### Exercise aim:
Reproduce the whole of the records exactly, and make sure no picture is carried into the result.

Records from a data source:
+++

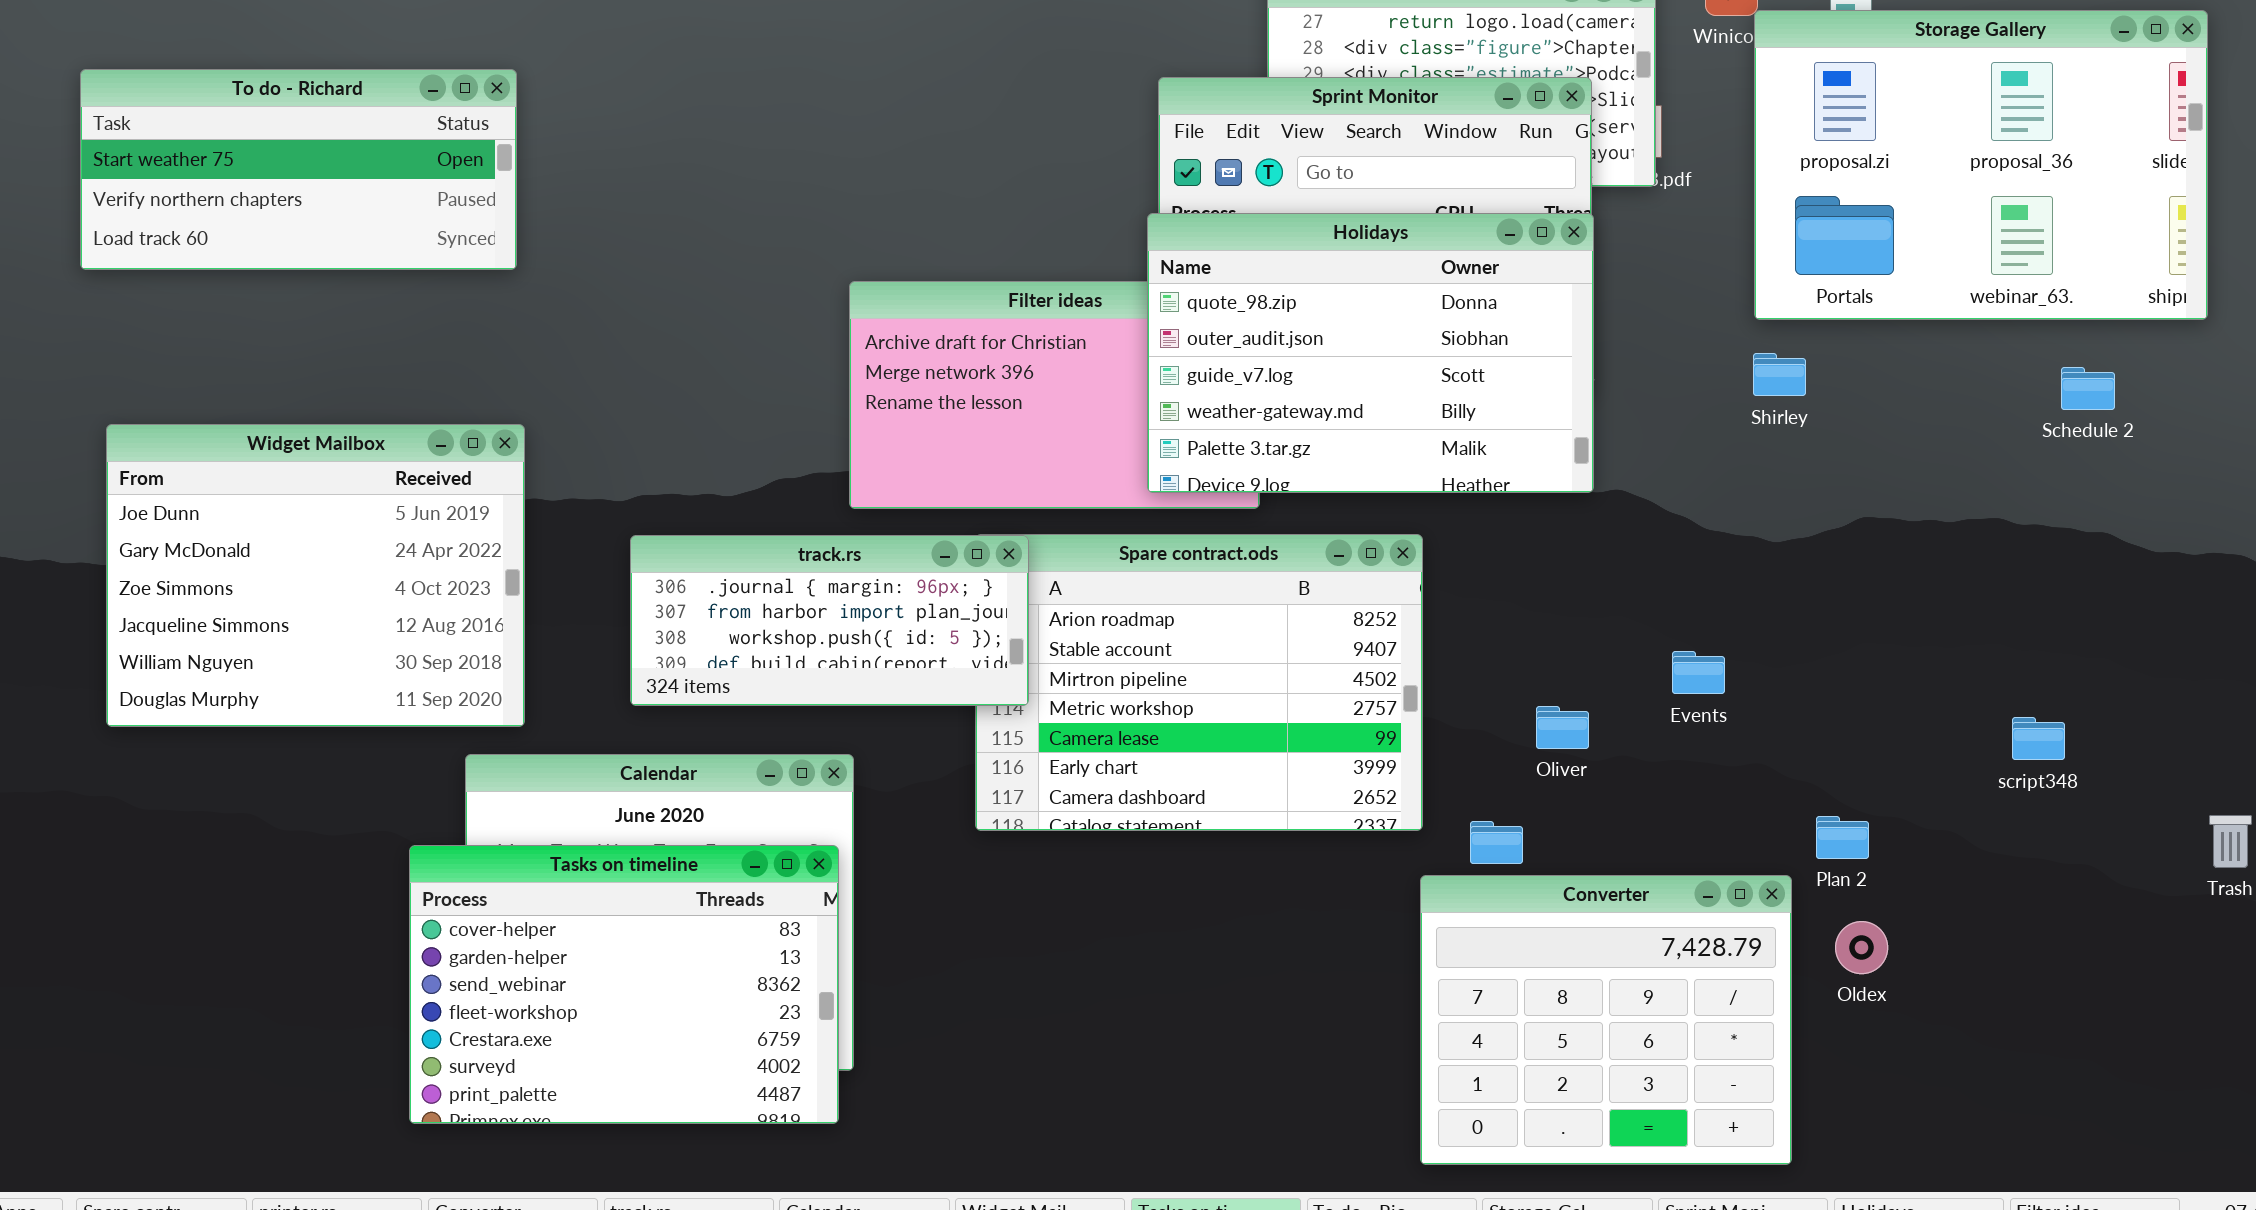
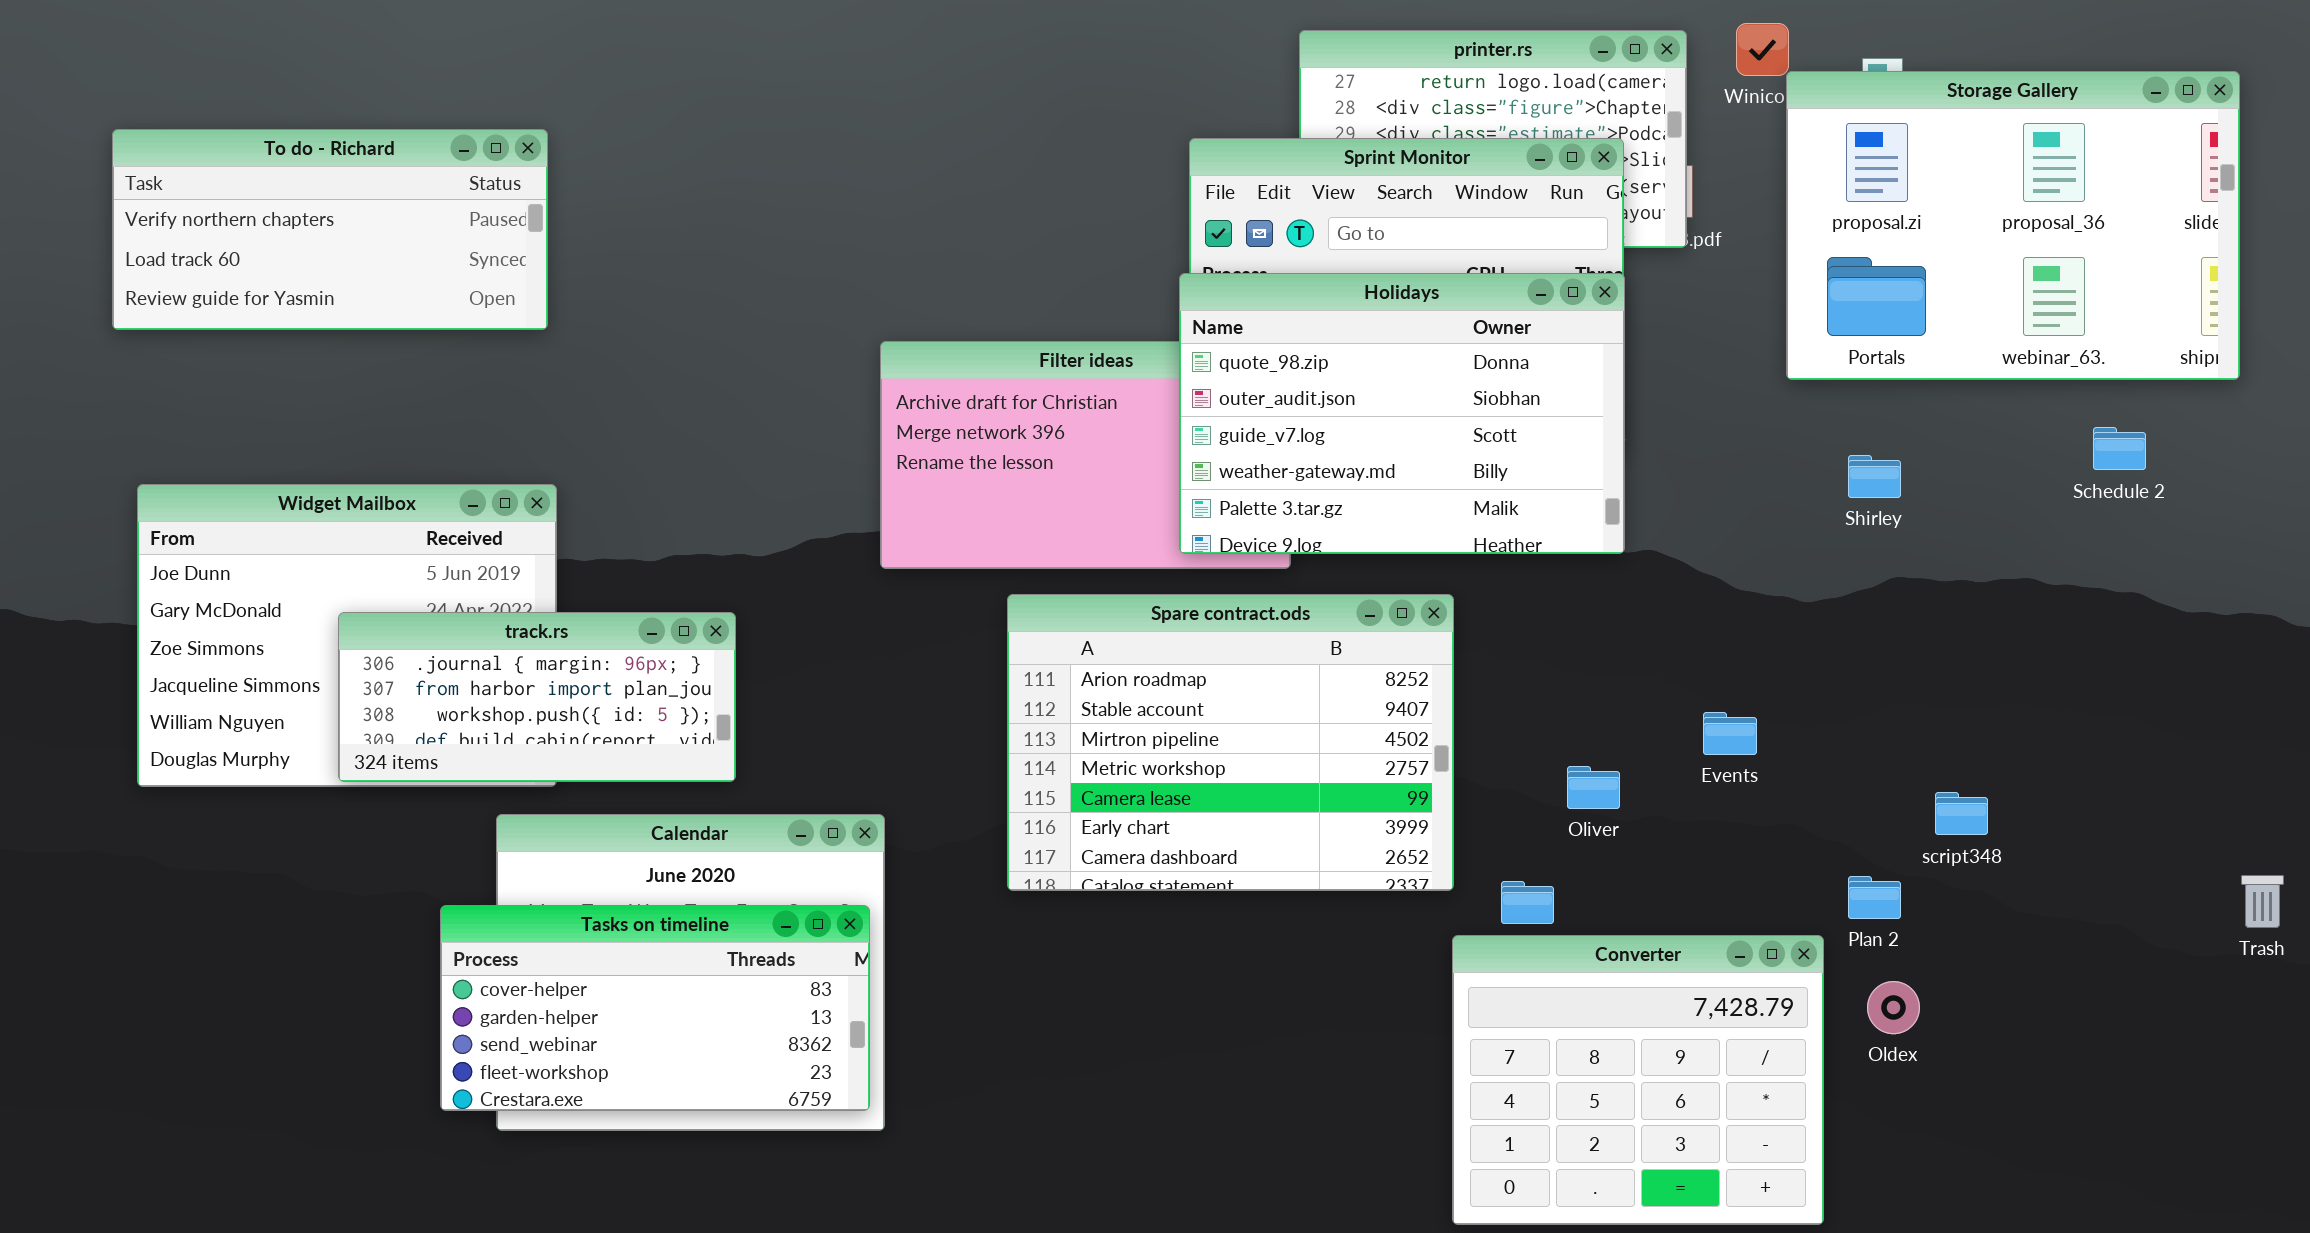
To do - Richard: [80,69,517,270] -> [112,129,548,330], scrolled down 1 row
Shirley: [1753,353,1806,396] -> [1848,455,1901,498], moved
track.rs: [630,535,1029,706] -> [338,612,736,782], moved
script348: [2012,717,2065,760] -> [1935,792,1988,835], moved
Tasks on timeline: [409,845,839,1124] -> [440,905,870,1111], resized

+++

### Exercise output:
To do - Richard: [80,69,517,270] -> [112,129,548,330], scrolled down 1 row
Shirley: [1753,353,1806,396] -> [1848,455,1901,498], moved
track.rs: [630,535,1029,706] -> [338,612,736,782], moved
script348: [2012,717,2065,760] -> [1935,792,1988,835], moved
Tasks on timeline: [409,845,839,1124] -> [440,905,870,1111], resized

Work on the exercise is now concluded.